Stored items from a collection

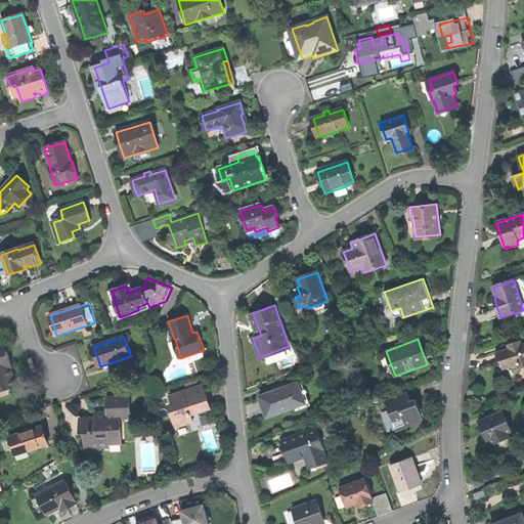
[(501,361),(505,369),(517,364),(519,369),(523,366),(523,342),(521,344),(519,340),(511,343),(513,347),(496,354),(498,358),(499,362),(501,361)]
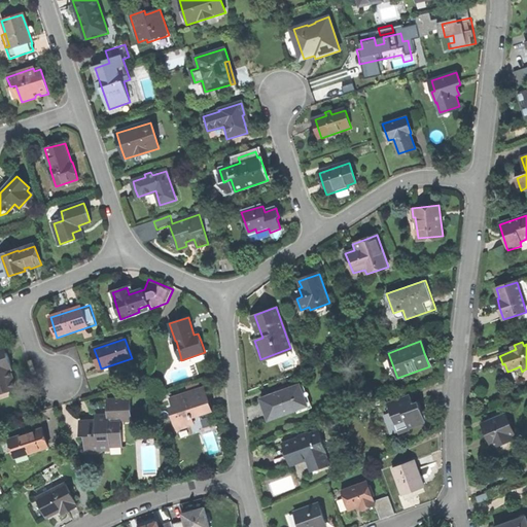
[(0,388),(2,394),(19,389),(12,371),(14,371),(5,345),(0,346),(0,388)]
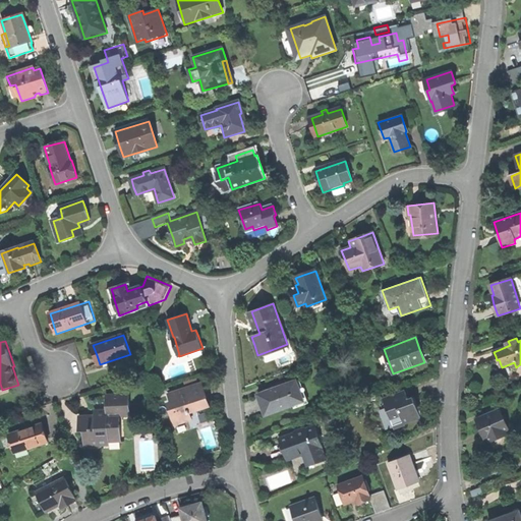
[(289,382),(274,387),(274,388),(258,394),(263,404),(266,414),(304,400),(300,389),(299,390),(295,382),(297,381),(296,380),(289,383),(289,382)]
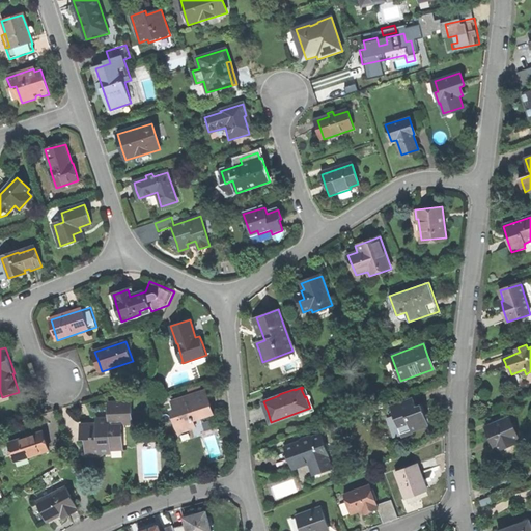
[(179,431),(195,426),(194,421),(195,420),(194,418),(213,411),(210,401),(206,391),(173,401),(176,410),(172,411),(179,431)]
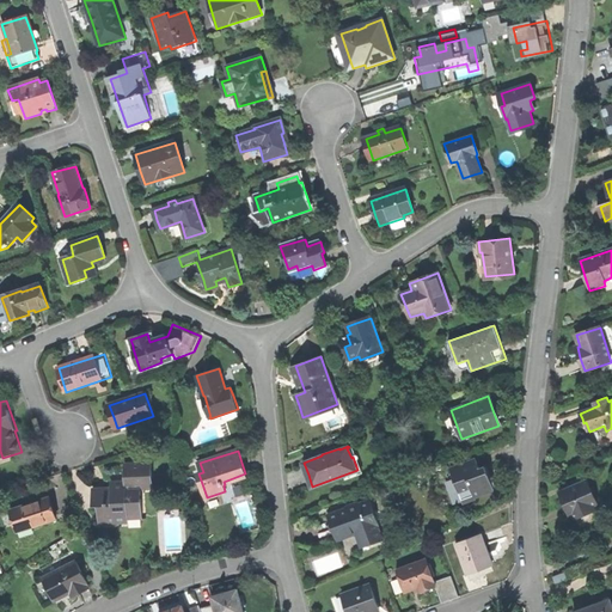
[(464,502),(464,503),(495,491),(491,482),(489,473),(490,472),(488,466),(481,470),(476,459),(452,469),(454,475),(442,478),(452,506),(464,502)]
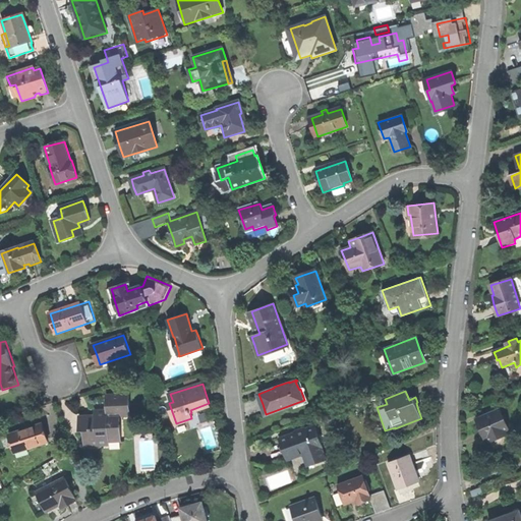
[(85,445),(111,444),(111,438),(122,437),(122,425),(120,425),(119,415),(131,415),(131,396),(109,397),(110,414),(104,414),(82,414),(82,430),(85,430),(85,445)]
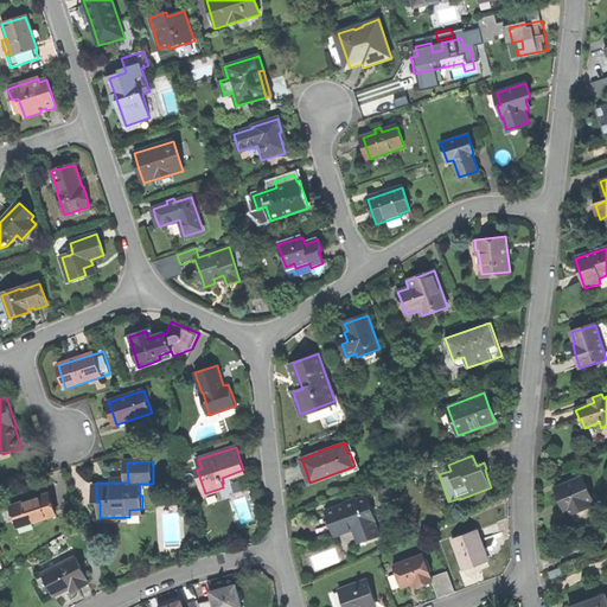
[(570,515),(592,505),(590,500),(593,499),(583,477),(556,489),(562,503),(566,511),(569,510),(570,515)]
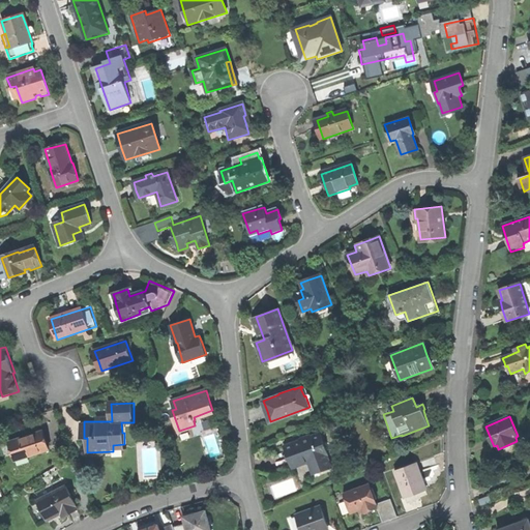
[(26,437),(9,442),(15,462),(49,451),(42,432),(26,437)]
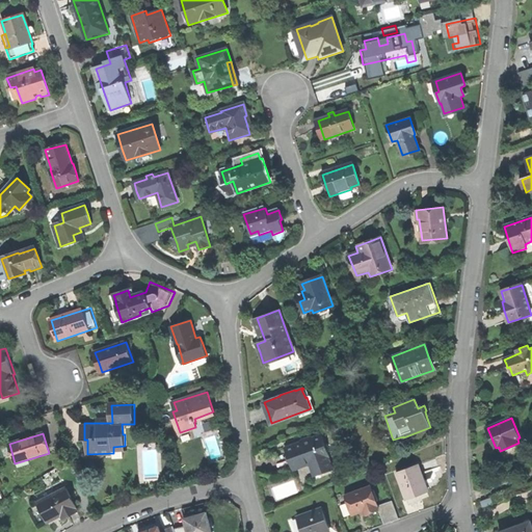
[(323,434),(286,448),(290,459),(294,471),(315,463),(319,476),(334,470),(329,458),(331,457),(323,434)]
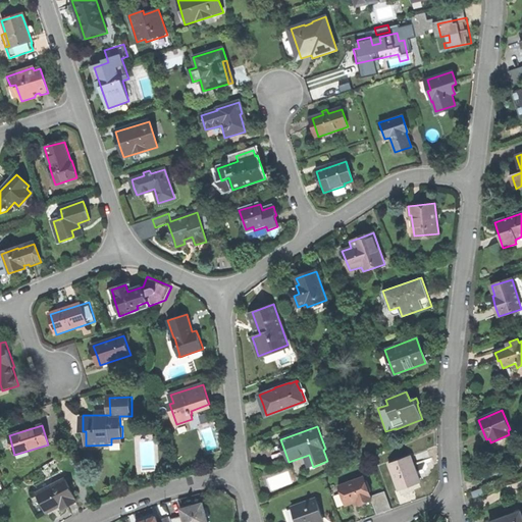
[(419,475),(424,473),(417,453),(412,455),(419,475)]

* Try it: An exact copy of the records above is wanted, with the pictures omitted.

* Solution for this problem:
[(501,361),(505,369),(517,364),(519,369),(523,366),(523,342),(521,344),(519,340),(511,343),(513,347),(496,354),(498,358),(499,362),(501,361)]
[(0,388),(2,394),(19,389),(12,371),(14,371),(5,345),(0,346),(0,388)]
[(289,382),(274,387),(274,388),(258,394),(263,404),(266,414),(304,400),(300,389),(299,390),(295,382),(297,381),(296,380),(289,383),(289,382)]
[(179,431),(195,426),(194,421),(195,420),(194,418),(213,411),(210,401),(206,391),(173,401),(176,410),(172,411),(179,431)]
[(464,502),(464,503),(495,491),(491,482),(489,473),(490,472),(488,466),(481,470),(476,459),(452,469),(454,475),(442,478),(452,506),(464,502)]
[(85,445),(111,444),(111,438),(122,437),(122,425),(120,425),(119,415),(131,415),(131,396),(109,397),(110,414),(104,414),(82,414),(82,430),(85,430),(85,445)]
[(570,515),(592,505),(590,500),(593,499),(583,477),(556,489),(562,503),(566,511),(569,510),(570,515)]
[(26,437),(9,442),(15,462),(49,451),(42,432),(26,437)]
[(323,434),(286,448),(290,459),(294,471),(315,463),(319,476),(334,470),(329,458),(331,457),(323,434)]
[(419,475),(424,473),(417,453),(412,455),(419,475)]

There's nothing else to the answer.